[Building instance correspondences]
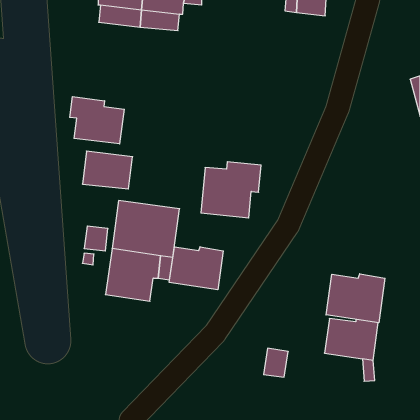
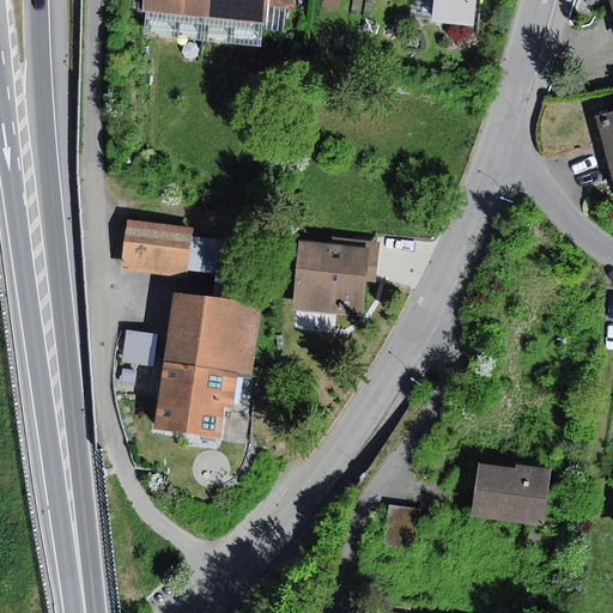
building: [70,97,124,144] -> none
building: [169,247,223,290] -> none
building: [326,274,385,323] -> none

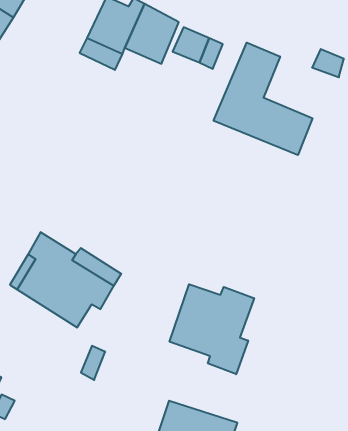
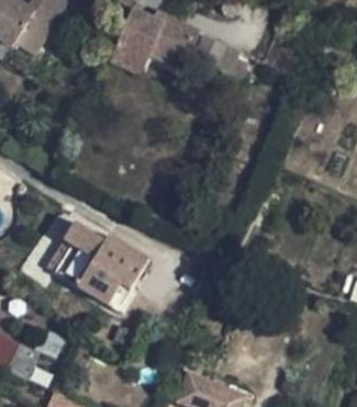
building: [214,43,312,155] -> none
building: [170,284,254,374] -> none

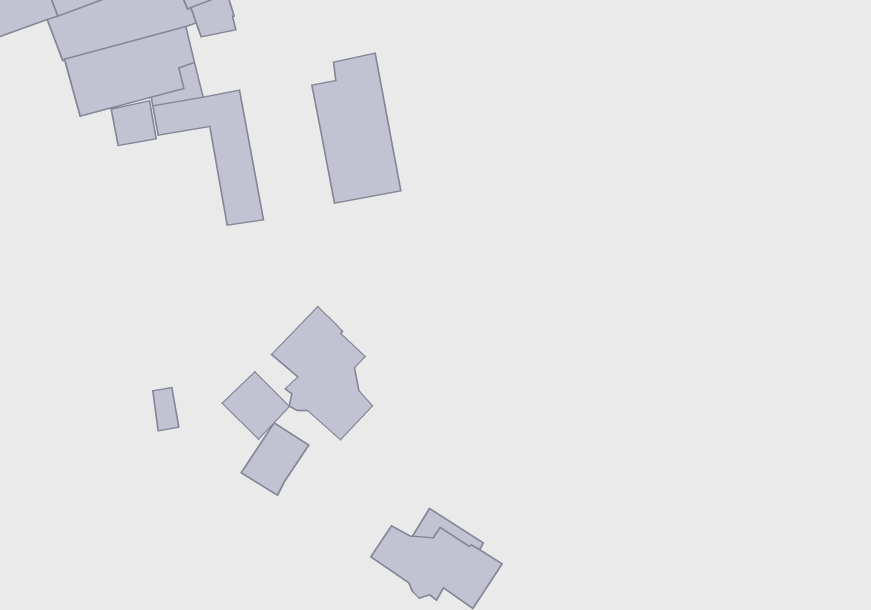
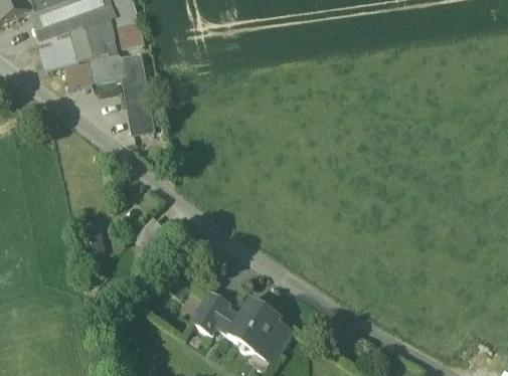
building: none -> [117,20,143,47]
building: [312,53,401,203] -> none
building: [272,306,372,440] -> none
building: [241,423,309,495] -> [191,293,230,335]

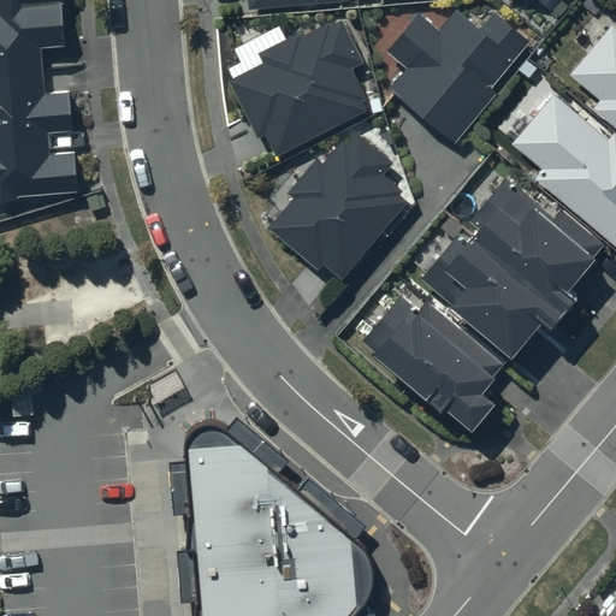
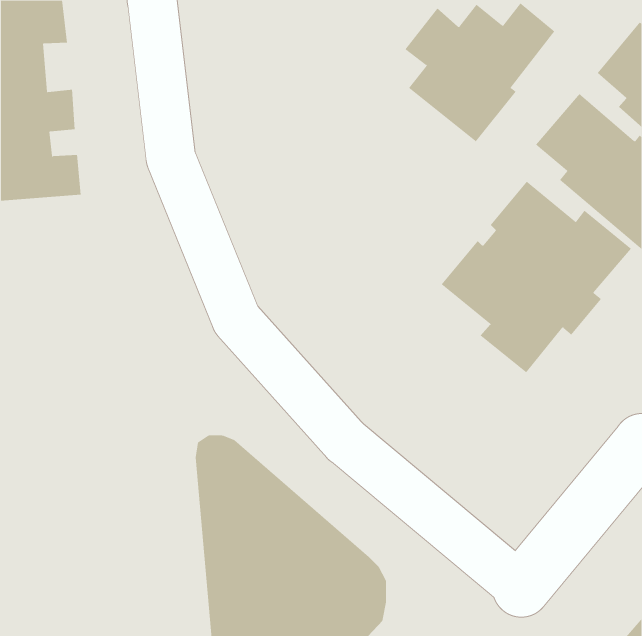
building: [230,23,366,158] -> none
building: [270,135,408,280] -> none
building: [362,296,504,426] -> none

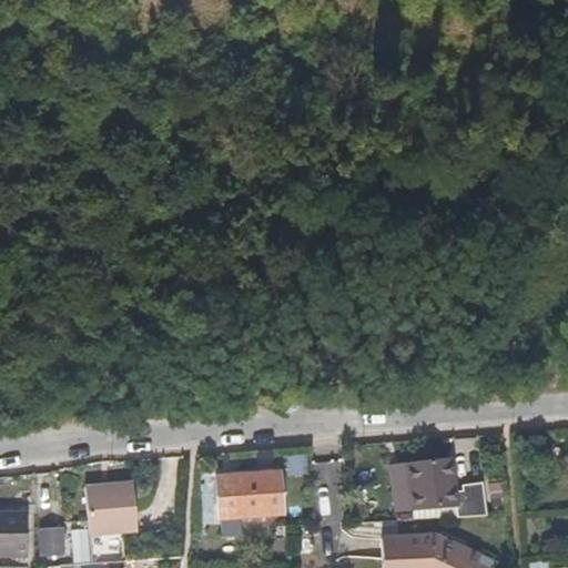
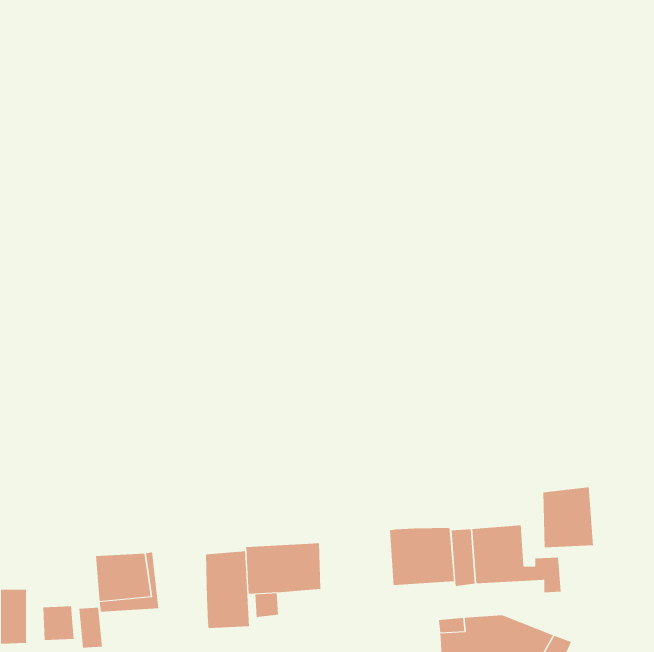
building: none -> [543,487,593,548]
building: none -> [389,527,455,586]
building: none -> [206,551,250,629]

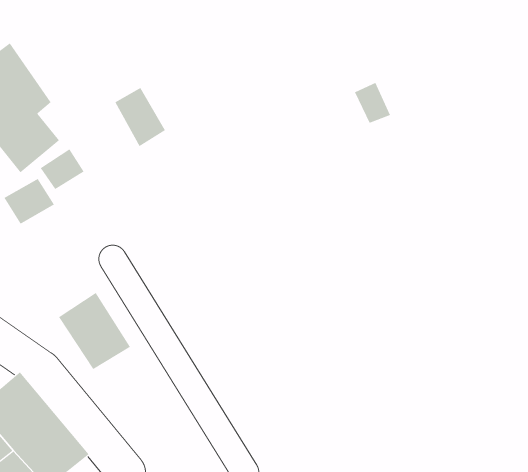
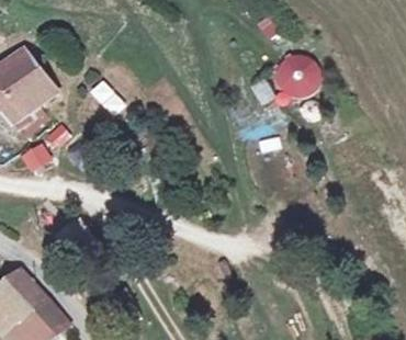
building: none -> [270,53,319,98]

WHAT TO DO: Give again, word for word, every line from the top of the entries above to the line holding "building: [272,306,372,440] -> none", both included. Leave the pictures out.

ANSWER TO THIS TASK:
building: [70,97,124,144] -> none
building: [169,247,223,290] -> none
building: [326,274,385,323] -> none

building: [214,43,312,155] -> none
building: [170,284,254,374] -> none

building: none -> [117,20,143,47]
building: [312,53,401,203] -> none
building: [272,306,372,440] -> none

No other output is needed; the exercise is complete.